» Task objective
Give back every line of the data below exactly.
------
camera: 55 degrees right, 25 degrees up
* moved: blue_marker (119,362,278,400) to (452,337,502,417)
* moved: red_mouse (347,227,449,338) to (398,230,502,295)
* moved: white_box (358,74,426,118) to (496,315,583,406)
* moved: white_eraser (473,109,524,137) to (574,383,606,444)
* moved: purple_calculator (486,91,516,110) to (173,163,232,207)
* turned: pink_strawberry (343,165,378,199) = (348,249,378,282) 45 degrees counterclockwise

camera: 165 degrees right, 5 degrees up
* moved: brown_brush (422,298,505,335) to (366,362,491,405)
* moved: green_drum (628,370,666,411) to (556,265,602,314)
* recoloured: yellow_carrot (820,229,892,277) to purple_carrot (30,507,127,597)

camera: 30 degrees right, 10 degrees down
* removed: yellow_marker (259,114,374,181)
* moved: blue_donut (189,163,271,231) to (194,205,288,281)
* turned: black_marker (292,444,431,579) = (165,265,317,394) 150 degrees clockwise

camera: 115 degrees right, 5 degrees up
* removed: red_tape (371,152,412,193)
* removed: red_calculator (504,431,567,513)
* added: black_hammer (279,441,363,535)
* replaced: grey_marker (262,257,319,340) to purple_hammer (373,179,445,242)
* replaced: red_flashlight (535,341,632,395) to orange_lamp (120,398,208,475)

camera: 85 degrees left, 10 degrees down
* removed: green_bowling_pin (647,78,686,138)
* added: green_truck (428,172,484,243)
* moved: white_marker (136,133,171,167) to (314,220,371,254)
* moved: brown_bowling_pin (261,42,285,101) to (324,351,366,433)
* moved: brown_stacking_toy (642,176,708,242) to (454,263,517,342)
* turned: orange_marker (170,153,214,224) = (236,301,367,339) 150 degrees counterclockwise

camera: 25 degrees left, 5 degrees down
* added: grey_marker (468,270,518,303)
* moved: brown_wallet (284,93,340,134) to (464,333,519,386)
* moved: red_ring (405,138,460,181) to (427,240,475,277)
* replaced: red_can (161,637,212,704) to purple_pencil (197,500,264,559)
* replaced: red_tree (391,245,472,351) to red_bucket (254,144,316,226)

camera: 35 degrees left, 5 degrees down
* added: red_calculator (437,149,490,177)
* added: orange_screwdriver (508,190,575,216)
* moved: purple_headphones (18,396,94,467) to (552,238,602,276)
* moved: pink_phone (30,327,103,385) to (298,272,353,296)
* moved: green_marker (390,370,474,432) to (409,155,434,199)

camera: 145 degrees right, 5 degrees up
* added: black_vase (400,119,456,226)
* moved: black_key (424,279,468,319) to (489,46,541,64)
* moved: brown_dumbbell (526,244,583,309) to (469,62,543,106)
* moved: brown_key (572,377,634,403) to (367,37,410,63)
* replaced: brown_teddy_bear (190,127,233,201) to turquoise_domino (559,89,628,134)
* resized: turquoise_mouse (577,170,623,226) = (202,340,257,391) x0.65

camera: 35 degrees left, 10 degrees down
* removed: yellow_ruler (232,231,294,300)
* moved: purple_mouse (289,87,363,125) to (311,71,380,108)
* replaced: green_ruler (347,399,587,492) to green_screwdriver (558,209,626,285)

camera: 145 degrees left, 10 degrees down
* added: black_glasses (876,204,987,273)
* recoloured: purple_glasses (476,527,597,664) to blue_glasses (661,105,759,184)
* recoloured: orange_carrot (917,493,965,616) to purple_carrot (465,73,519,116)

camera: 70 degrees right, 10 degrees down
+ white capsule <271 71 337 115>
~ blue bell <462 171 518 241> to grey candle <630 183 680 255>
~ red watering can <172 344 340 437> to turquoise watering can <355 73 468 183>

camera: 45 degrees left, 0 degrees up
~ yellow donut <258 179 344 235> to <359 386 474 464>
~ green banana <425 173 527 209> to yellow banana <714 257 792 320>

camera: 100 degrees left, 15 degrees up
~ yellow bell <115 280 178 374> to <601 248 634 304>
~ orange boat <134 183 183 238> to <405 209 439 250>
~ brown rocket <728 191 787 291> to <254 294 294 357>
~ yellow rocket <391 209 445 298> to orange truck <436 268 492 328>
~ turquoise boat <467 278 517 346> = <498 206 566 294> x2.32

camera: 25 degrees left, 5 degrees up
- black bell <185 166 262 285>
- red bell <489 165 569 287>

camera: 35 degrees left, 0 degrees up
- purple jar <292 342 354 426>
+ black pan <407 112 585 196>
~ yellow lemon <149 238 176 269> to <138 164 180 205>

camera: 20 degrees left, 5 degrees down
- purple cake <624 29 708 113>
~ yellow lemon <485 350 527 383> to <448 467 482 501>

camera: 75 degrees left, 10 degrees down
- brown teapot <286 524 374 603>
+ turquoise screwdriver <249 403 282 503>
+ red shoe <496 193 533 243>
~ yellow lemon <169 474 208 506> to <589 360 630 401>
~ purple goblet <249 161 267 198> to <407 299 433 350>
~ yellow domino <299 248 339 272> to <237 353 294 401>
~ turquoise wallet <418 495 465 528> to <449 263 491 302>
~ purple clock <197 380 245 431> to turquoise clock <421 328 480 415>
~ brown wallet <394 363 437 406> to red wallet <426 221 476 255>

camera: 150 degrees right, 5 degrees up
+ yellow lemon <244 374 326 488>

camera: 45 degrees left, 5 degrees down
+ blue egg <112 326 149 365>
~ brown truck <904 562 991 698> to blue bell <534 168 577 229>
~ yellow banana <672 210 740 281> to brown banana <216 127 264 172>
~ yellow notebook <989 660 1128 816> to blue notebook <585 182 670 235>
------
» Your solution
camera: 55 degrees right, 25 degrees up
* moved: blue_marker (119,362,278,400) to (452,337,502,417)
* moved: red_mouse (347,227,449,338) to (398,230,502,295)
* moved: white_box (358,74,426,118) to (496,315,583,406)
* moved: white_eraser (473,109,524,137) to (574,383,606,444)
* moved: purple_calculator (486,91,516,110) to (173,163,232,207)
* turned: pink_strawberry (343,165,378,199) = (348,249,378,282) 45 degrees counterclockwise

camera: 165 degrees right, 5 degrees up
* moved: brown_brush (422,298,505,335) to (366,362,491,405)
* moved: green_drum (628,370,666,411) to (556,265,602,314)
* recoloured: yellow_carrot (820,229,892,277) to purple_carrot (30,507,127,597)

camera: 30 degrees right, 10 degrees down
* removed: yellow_marker (259,114,374,181)
* moved: blue_donut (189,163,271,231) to (194,205,288,281)
* turned: black_marker (292,444,431,579) = (165,265,317,394) 150 degrees clockwise

camera: 115 degrees right, 5 degrees up
* removed: red_tape (371,152,412,193)
* removed: red_calculator (504,431,567,513)
* added: black_hammer (279,441,363,535)
* replaced: grey_marker (262,257,319,340) to purple_hammer (373,179,445,242)
* replaced: red_flashlight (535,341,632,395) to orange_lamp (120,398,208,475)

camera: 85 degrees left, 10 degrees down
* removed: green_bowling_pin (647,78,686,138)
* added: green_truck (428,172,484,243)
* moved: white_marker (136,133,171,167) to (314,220,371,254)
* moved: brown_bowling_pin (261,42,285,101) to (324,351,366,433)
* moved: brown_stacking_toy (642,176,708,242) to (454,263,517,342)
* turned: orange_marker (170,153,214,224) = (236,301,367,339) 150 degrees counterclockwise

camera: 25 degrees left, 5 degrees down
* added: grey_marker (468,270,518,303)
* moved: brown_wallet (284,93,340,134) to (464,333,519,386)
* moved: red_ring (405,138,460,181) to (427,240,475,277)
* replaced: red_can (161,637,212,704) to purple_pencil (197,500,264,559)
* replaced: red_tree (391,245,472,351) to red_bucket (254,144,316,226)

camera: 35 degrees left, 5 degrees down
* added: red_calculator (437,149,490,177)
* added: orange_screwdriver (508,190,575,216)
* moved: purple_headphones (18,396,94,467) to (552,238,602,276)
* moved: pink_phone (30,327,103,385) to (298,272,353,296)
* moved: green_marker (390,370,474,432) to (409,155,434,199)

camera: 145 degrees right, 5 degrees up
* added: black_vase (400,119,456,226)
* moved: black_key (424,279,468,319) to (489,46,541,64)
* moved: brown_dumbbell (526,244,583,309) to (469,62,543,106)
* moved: brown_key (572,377,634,403) to (367,37,410,63)
* replaced: brown_teddy_bear (190,127,233,201) to turquoise_domino (559,89,628,134)
* resized: turquoise_mouse (577,170,623,226) = (202,340,257,391) x0.65

camera: 35 degrees left, 10 degrees down
* removed: yellow_ruler (232,231,294,300)
* moved: purple_mouse (289,87,363,125) to (311,71,380,108)
* replaced: green_ruler (347,399,587,492) to green_screwdriver (558,209,626,285)

camera: 145 degrees left, 10 degrees down
* added: black_glasses (876,204,987,273)
* recoloured: purple_glasses (476,527,597,664) to blue_glasses (661,105,759,184)
* recoloured: orange_carrot (917,493,965,616) to purple_carrot (465,73,519,116)

camera: 70 degrees right, 10 degrees down
+ white capsule <271 71 337 115>
~ blue bell <462 171 518 241> to grey candle <630 183 680 255>
~ red watering can <172 344 340 437> to turquoise watering can <355 73 468 183>

camera: 45 degrees left, 0 degrees up
~ yellow donut <258 179 344 235> to <359 386 474 464>
~ green banana <425 173 527 209> to yellow banana <714 257 792 320>

camera: 100 degrees left, 15 degrees up
~ yellow bell <115 280 178 374> to <601 248 634 304>
~ orange boat <134 183 183 238> to <405 209 439 250>
~ brown rocket <728 191 787 291> to <254 294 294 357>
~ yellow rocket <391 209 445 298> to orange truck <436 268 492 328>
~ turquoise boat <467 278 517 346> = <498 206 566 294> x2.32

camera: 25 degrees left, 5 degrees up
- black bell <185 166 262 285>
- red bell <489 165 569 287>

camera: 35 degrees left, 0 degrees up
- purple jar <292 342 354 426>
+ black pan <407 112 585 196>
~ yellow lemon <149 238 176 269> to <138 164 180 205>

camera: 20 degrees left, 5 degrees down
- purple cake <624 29 708 113>
~ yellow lemon <485 350 527 383> to <448 467 482 501>

camera: 75 degrees left, 10 degrees down
- brown teapot <286 524 374 603>
+ turquoise screwdriver <249 403 282 503>
+ red shoe <496 193 533 243>
~ yellow lemon <169 474 208 506> to <589 360 630 401>
~ purple goblet <249 161 267 198> to <407 299 433 350>
~ yellow domino <299 248 339 272> to <237 353 294 401>
~ turquoise wallet <418 495 465 528> to <449 263 491 302>
~ purple clock <197 380 245 431> to turquoise clock <421 328 480 415>
~ brown wallet <394 363 437 406> to red wallet <426 221 476 255>

camera: 150 degrees right, 5 degrees up
+ yellow lemon <244 374 326 488>

camera: 45 degrees left, 5 degrees down
+ blue egg <112 326 149 365>
~ brown truck <904 562 991 698> to blue bell <534 168 577 229>
~ yellow banana <672 210 740 281> to brown banana <216 127 264 172>
~ yellow notebook <989 660 1128 816> to blue notebook <585 182 670 235>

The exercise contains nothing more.